(RECORDS FOR THE TASK Opens)

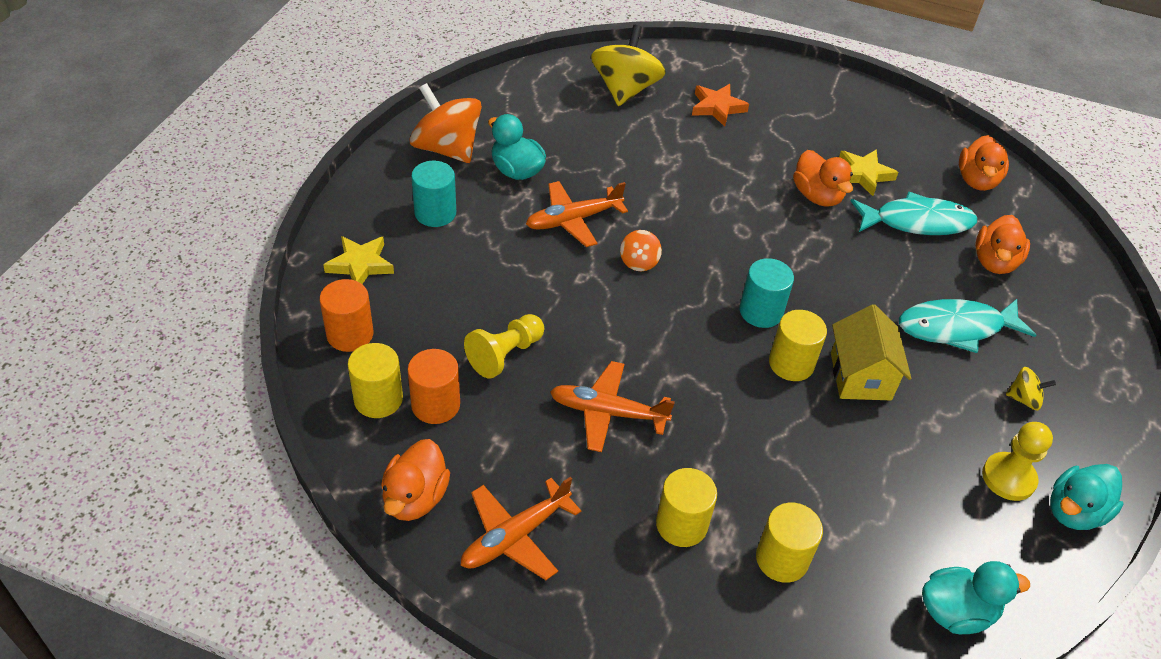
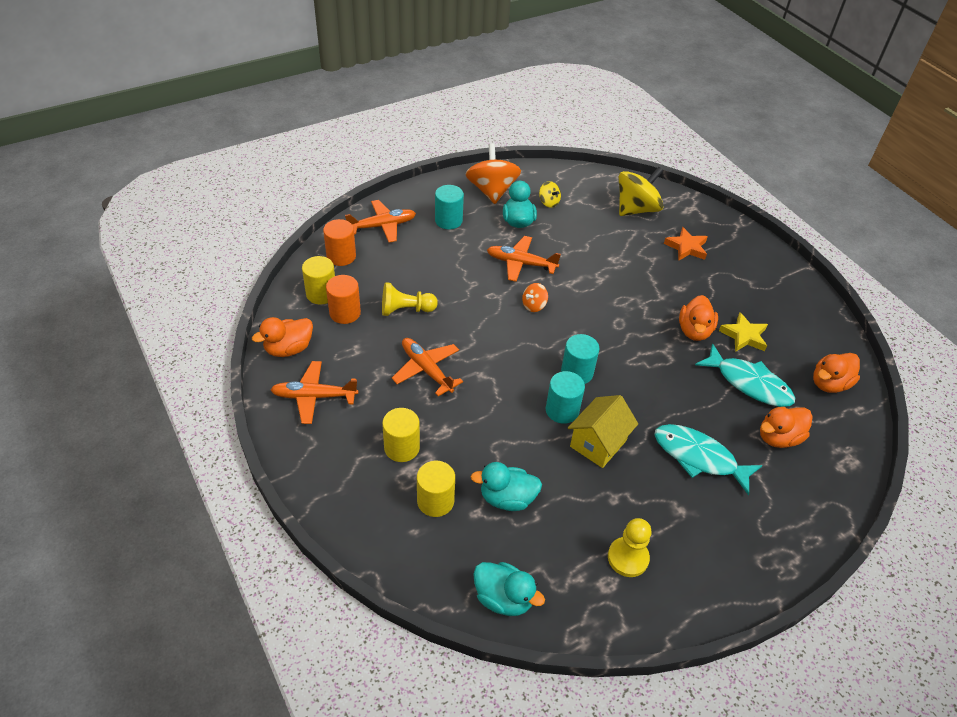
camera: 40 degrees right, 0 degrees up
yellow star [323,236,394,284] -> orange plane [345,200,416,243]
yellow cylinder [769,310,827,381] -> turquoise cylinder [546,371,585,424]
yellow spinning top [1006,367,1056,410] -> yellow spinning top moved to [539,181,561,208]
turquoise duck [1050,464,1124,530] -> turquoise duck moved to [471,462,542,511]

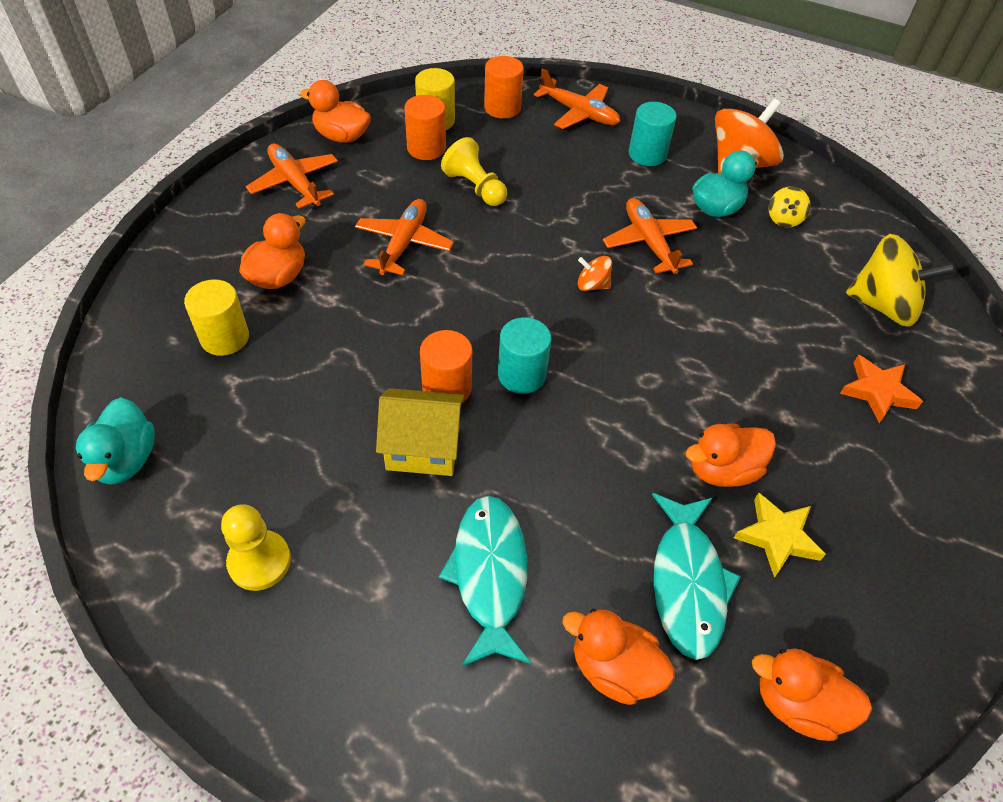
camera: 55 degrees right, 5 degrees up
yellow cylinder [382,408,420,462] -> orange duck [239,213,306,289]
turquoise duck [471,462,542,511] -> none
turquoise cylinder [546,371,585,424] -> orange cylinder [420,330,472,403]

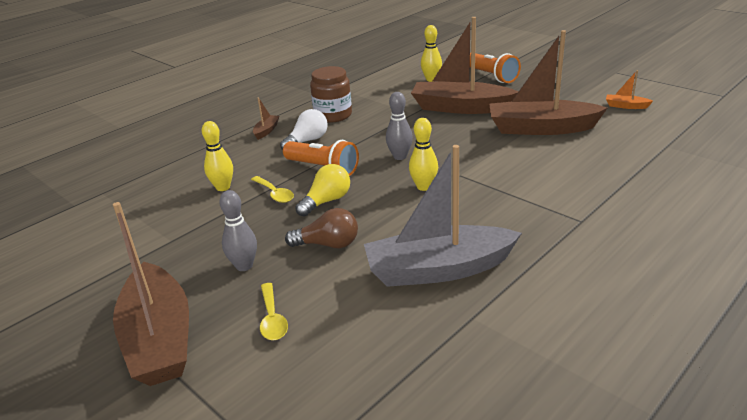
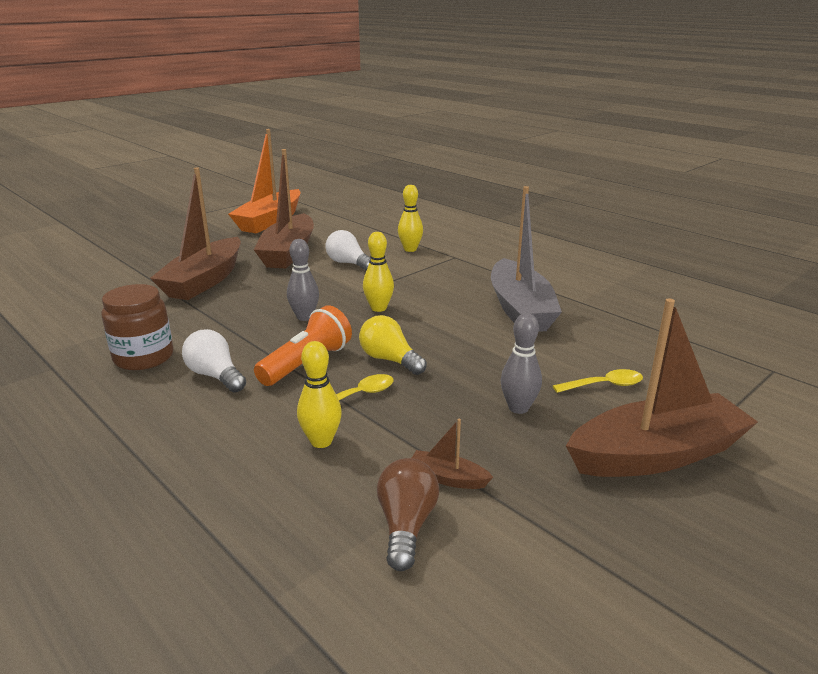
camera: 90 degrees left, 5 degrees down
brown boat [253,98,279,140] -> brown boat moved to [412,419,493,489]
brown light bulb [285,208,358,248] -> brown light bulb moved to [377,458,439,571]
yellow bowling pin [421,25,442,82] -> yellow bowling pin moved to [398,185,423,252]
orange flashlight [470,53,521,83] -> none
orange boat [606,70,653,109] -> orange boat [228,129,301,233], size x2.46
none -> white light bulb [325,230,371,271]

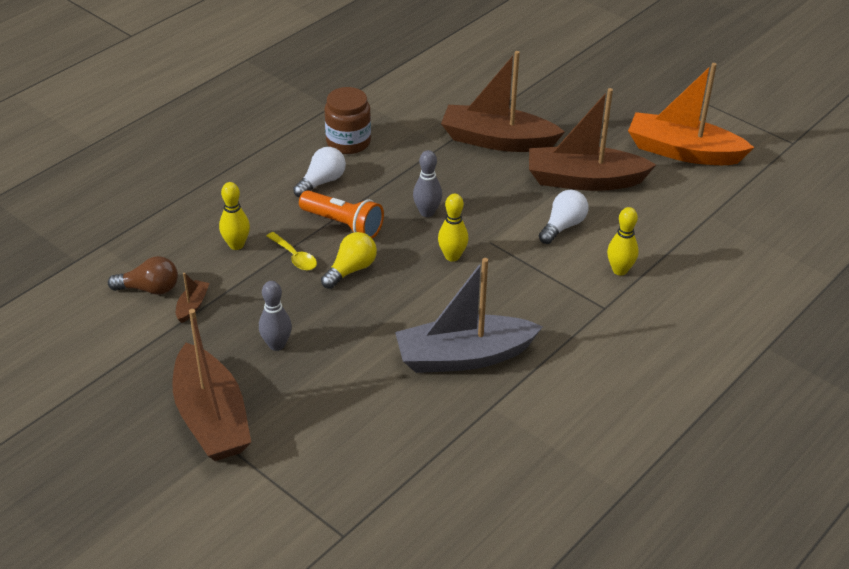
camera: 85 degrees right, 15 degrees up
yellow spoon [553,369,643,393] -> none

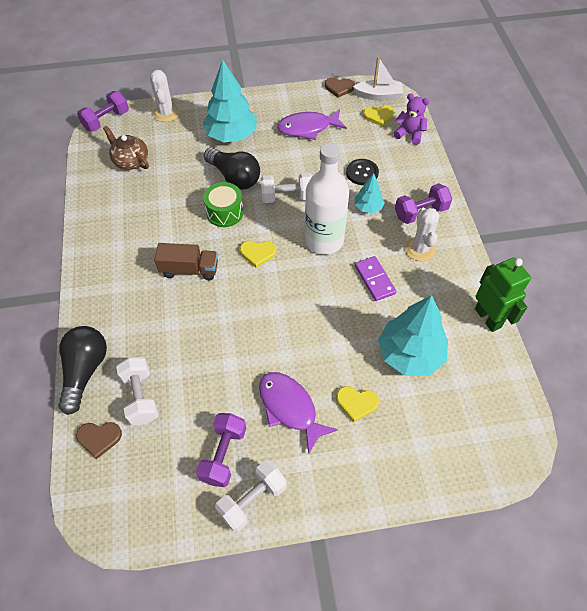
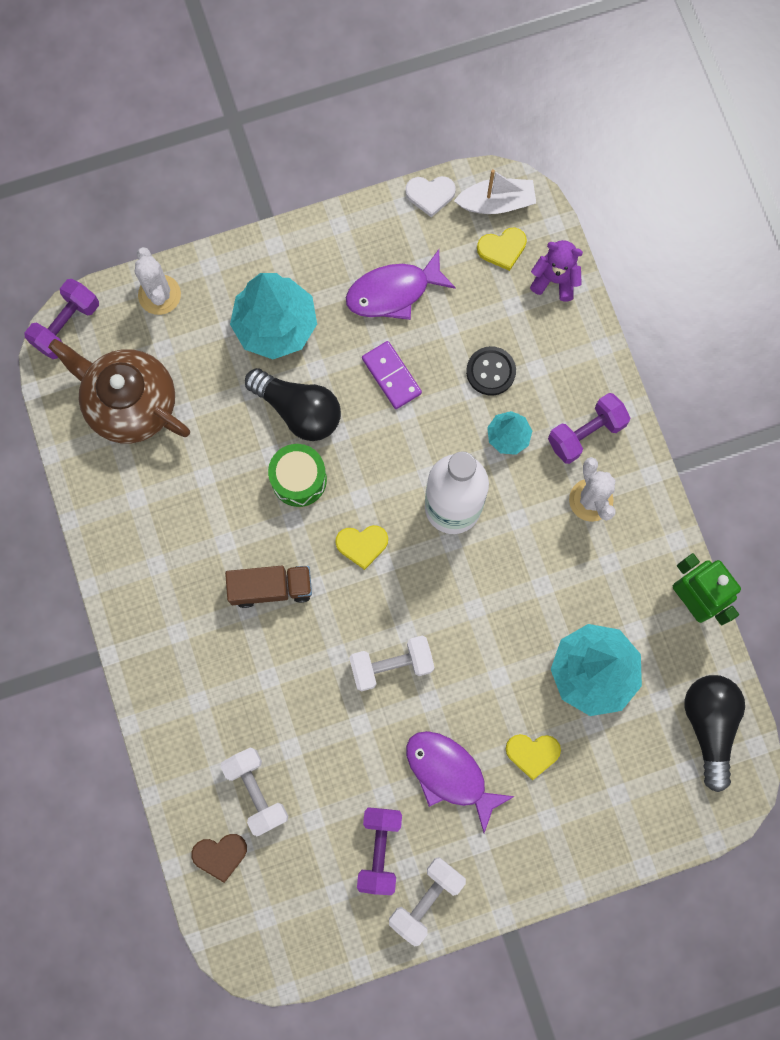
camera: 10 degrees left, 20 degrees up
black light bulb [58,326,107,415] -> black light bulb moved to [684,675,745,792]
brown teapot [103,126,149,170] -> brown teapot [48,339,190,443], size x1.61
white dumbbell [261,173,312,203] -> white dumbbell moved to [349,636,435,691]
brown heart [325,77,355,98] -> white heart [405,176,456,217]
purple domino [355,256,396,301] -> purple domino moved to [362,341,422,409]

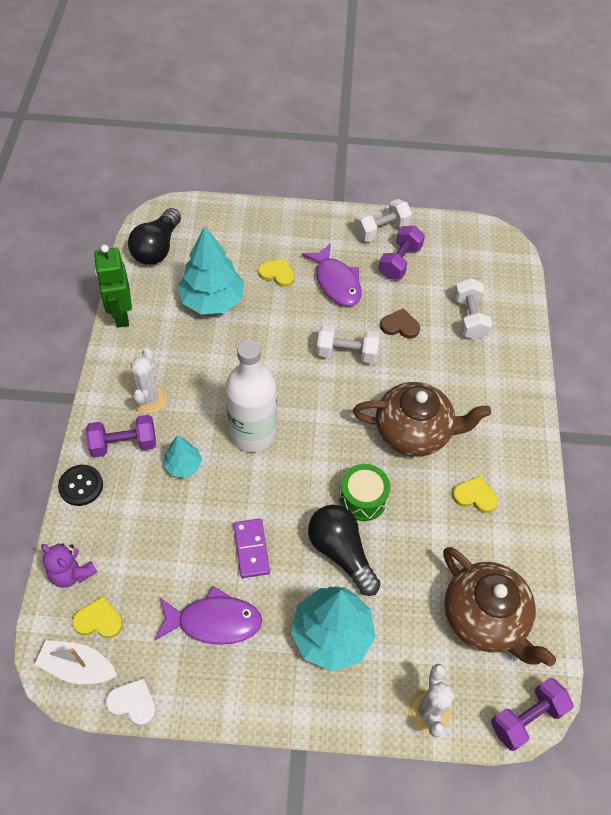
camera: 160 degrees left, 20 degrees down
brown heart [191,834,247,883] -> brown heart moved to [380,308,420,338]
brown truck [225,566,312,608] -> brown teapot [353,382,491,456]
yellow heart [335,525,388,570] -> yellow heart moved to [452,475,498,513]
black button [466,346,516,396] -> black button moved to [58,465,103,506]

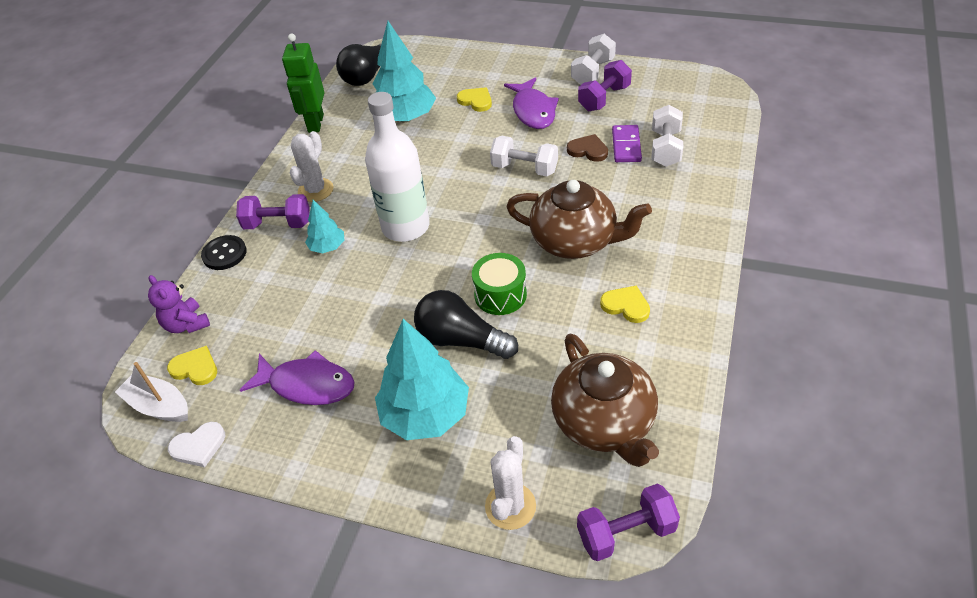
camera: 20 degrees right, 10 degrees down
white heart [106,678,156,726] -> white heart turned 120 degrees clockwise [168,422,225,467]
purple domino [234,519,270,578] -> purple domino moved to [612,125,642,162]
black light bulb [308,505,381,596] -> black light bulb turned 45 degrees counterclockwise [414,290,518,359]
white dumbbell [354,199,412,242] -> white dumbbell turned 45 degrees counterclockwise [571,34,616,85]

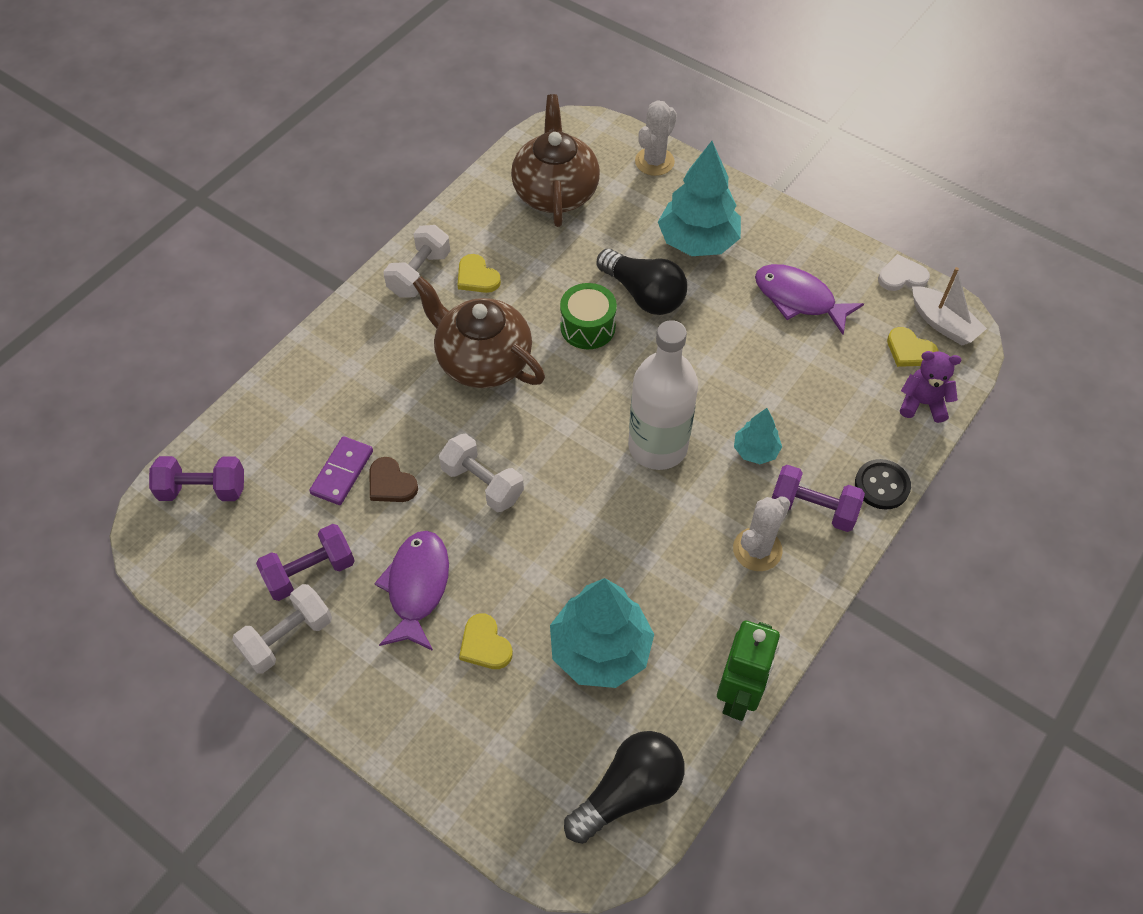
camera: 165 degrees left, 10 degrees up
purple teddy bear [148,275,210,333] -> purple teddy bear turned 60 degrees counterclockwise [900,351,961,423]
purple dumbbell [577,484,680,561] -> purple dumbbell moved to [149,456,244,501]
white dumbbell [652,105,683,167] -> white dumbbell moved to [383,225,450,297]

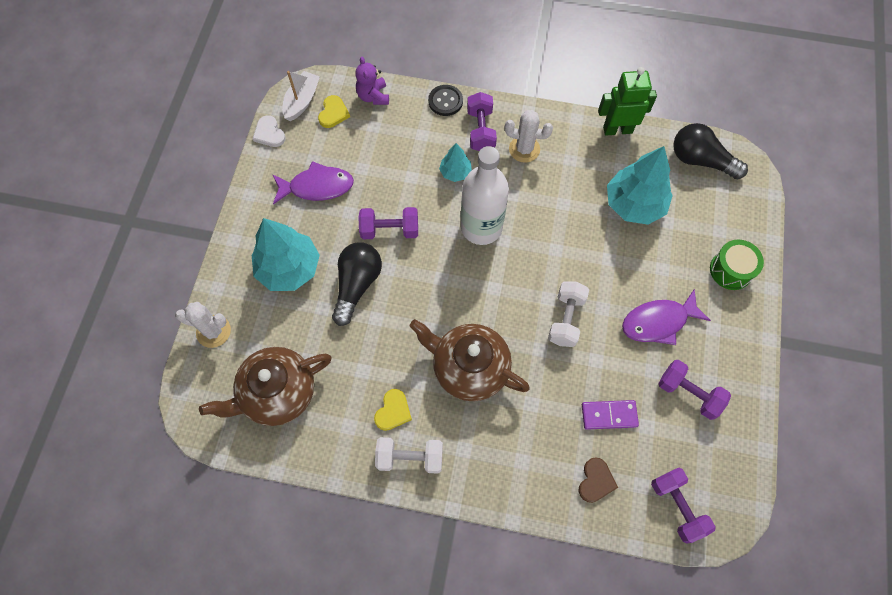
camera: 115 degrees left, 10 degrees up
white dumbbell [232,584,332,673] -> none
brown heart [370,457,418,502] -> brown heart moved to [579,457,618,503]
brown teapot [413,277,545,388] -> brown teapot turned 105 degrees clockwise [410,319,530,401]
yellow heart [459,614,513,669] -> none
green drum [560,283,617,349] -> green drum moved to [710,240,764,290]
purple fish [755,264,864,335] -> purple fish turned 105 degrees counterclockwise [272,161,354,205]
none -> purple dumbbell [359,207,418,239]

(RECORDS FOR THE TASK Closes)

> HOW TO COMPLETE THIS TASK
Print the whole listing above once more, word for word, without its pictures.

> REPLY
camera: 40 degrees right, 0 degrees up
yellow star [323,236,394,284] -> orange plane [345,200,416,243]
yellow cylinder [769,310,827,381] -> turquoise cylinder [546,371,585,424]
yellow spinning top [1006,367,1056,410] -> yellow spinning top moved to [539,181,561,208]
turquoise duck [1050,464,1124,530] -> turquoise duck moved to [471,462,542,511]

camera: 55 degrees right, 5 degrees up
yellow cylinder [382,408,420,462] -> orange duck [239,213,306,289]
turquoise duck [471,462,542,511] -> none
turquoise cylinder [546,371,585,424] -> orange cylinder [420,330,472,403]

camera: 90 degrees left, 5 degrees down
brown boat [253,98,279,140] -> brown boat moved to [412,419,493,489]
brown light bulb [285,208,358,248] -> brown light bulb moved to [377,458,439,571]
yellow bowling pin [421,25,442,82] -> yellow bowling pin moved to [398,185,423,252]
orange flashlight [470,53,521,83] -> none
orange boat [606,70,653,109] -> orange boat [228,129,301,233], size x2.46
none -> white light bulb [325,230,371,271]

camera: 85 degrees right, 15 degrees up
yellow spoon [553,369,643,393] -> none

camera: 10 degrees left, 20 degrees up
black light bulb [58,326,107,415] -> black light bulb moved to [684,675,745,792]
brown teapot [103,126,149,170] -> brown teapot [48,339,190,443], size x1.61
white dumbbell [261,173,312,203] -> white dumbbell moved to [349,636,435,691]
brown heart [325,77,355,98] -> white heart [405,176,456,217]
purple domino [355,256,396,301] -> purple domino moved to [362,341,422,409]

camera: 160 degrees left, 20 degrees down
brown heart [191,834,247,883] -> brown heart moved to [380,308,420,338]
brown truck [225,566,312,608] -> brown teapot [353,382,491,456]
yellow heart [335,525,388,570] -> yellow heart moved to [452,475,498,513]
black button [466,346,516,396] -> black button moved to [58,465,103,506]

camera: 20 degrees right, 10 degrees down
white heart [106,678,156,726] -> white heart turned 120 degrees clockwise [168,422,225,467]
purple domino [234,519,270,578] -> purple domino moved to [612,125,642,162]
black light bulb [308,505,381,596] -> black light bulb turned 45 degrees counterclockwise [414,290,518,359]
white dumbbell [354,199,412,242] -> white dumbbell turned 45 degrees counterclockwise [571,34,616,85]

camera: 165 degrees left, 10 degrees up
purple teddy bear [148,275,210,333] -> purple teddy bear turned 60 degrees counterclockwise [900,351,961,423]
purple dumbbell [577,484,680,561] -> purple dumbbell moved to [149,456,244,501]
white dumbbell [652,105,683,167] -> white dumbbell moved to [383,225,450,297]

camera: 115 degrees left, 10 degrees up
white dumbbell [232,584,332,673] -> none
brown heart [370,457,418,502] -> brown heart moved to [579,457,618,503]
brown teapot [413,277,545,388] -> brown teapot turned 105 degrees clockwise [410,319,530,401]
yellow heart [459,614,513,669] -> none
green drum [560,283,617,349] -> green drum moved to [710,240,764,290]
purple fish [755,264,864,335] -> purple fish turned 105 degrees counterclockwise [272,161,354,205]
none -> purple dumbbell [359,207,418,239]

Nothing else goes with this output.